• **TASK BRIEF**:
List every line below containing "camera".

• **TASK MATERIAL**:
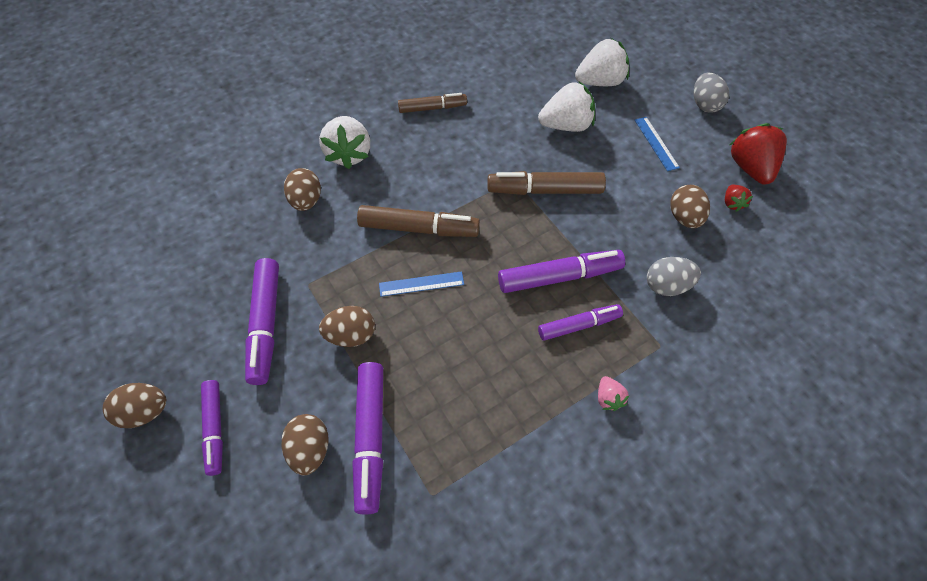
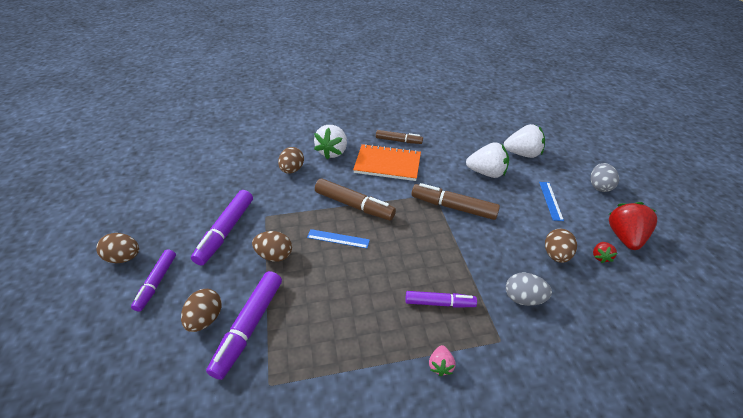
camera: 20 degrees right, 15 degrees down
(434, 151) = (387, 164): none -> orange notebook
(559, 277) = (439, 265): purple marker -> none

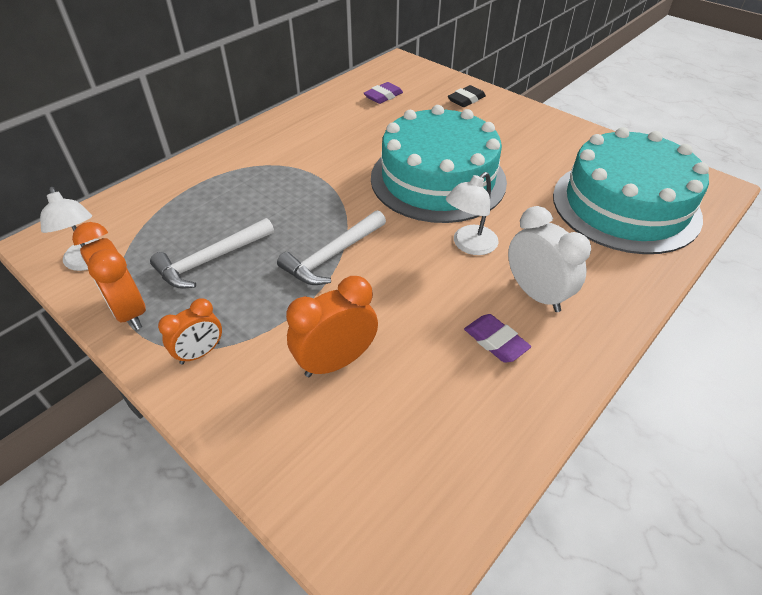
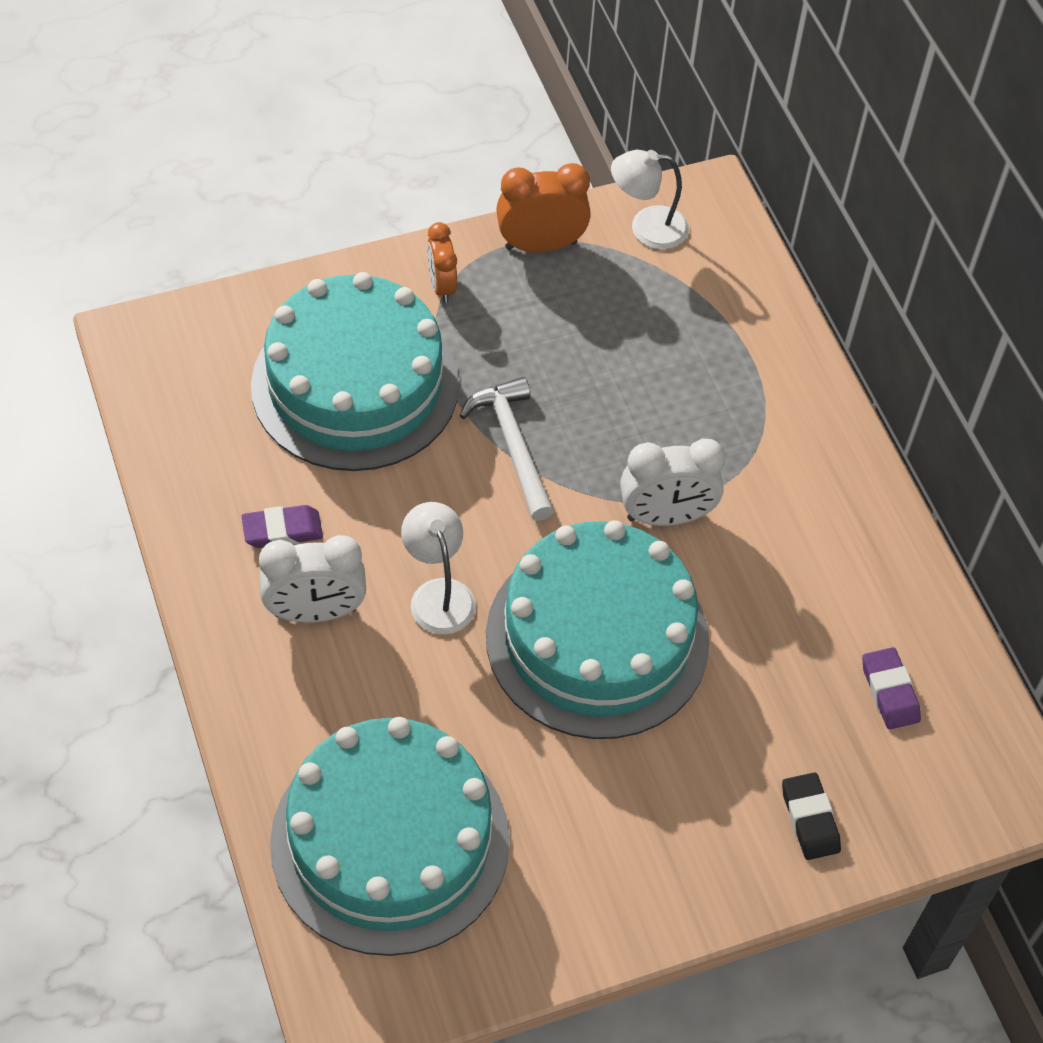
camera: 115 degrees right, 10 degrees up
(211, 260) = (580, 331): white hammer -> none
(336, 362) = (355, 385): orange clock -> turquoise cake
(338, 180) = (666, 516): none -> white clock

• **ANSWER**:
camera: 20 degrees right, 15 degrees down
camera: 115 degrees right, 10 degrees up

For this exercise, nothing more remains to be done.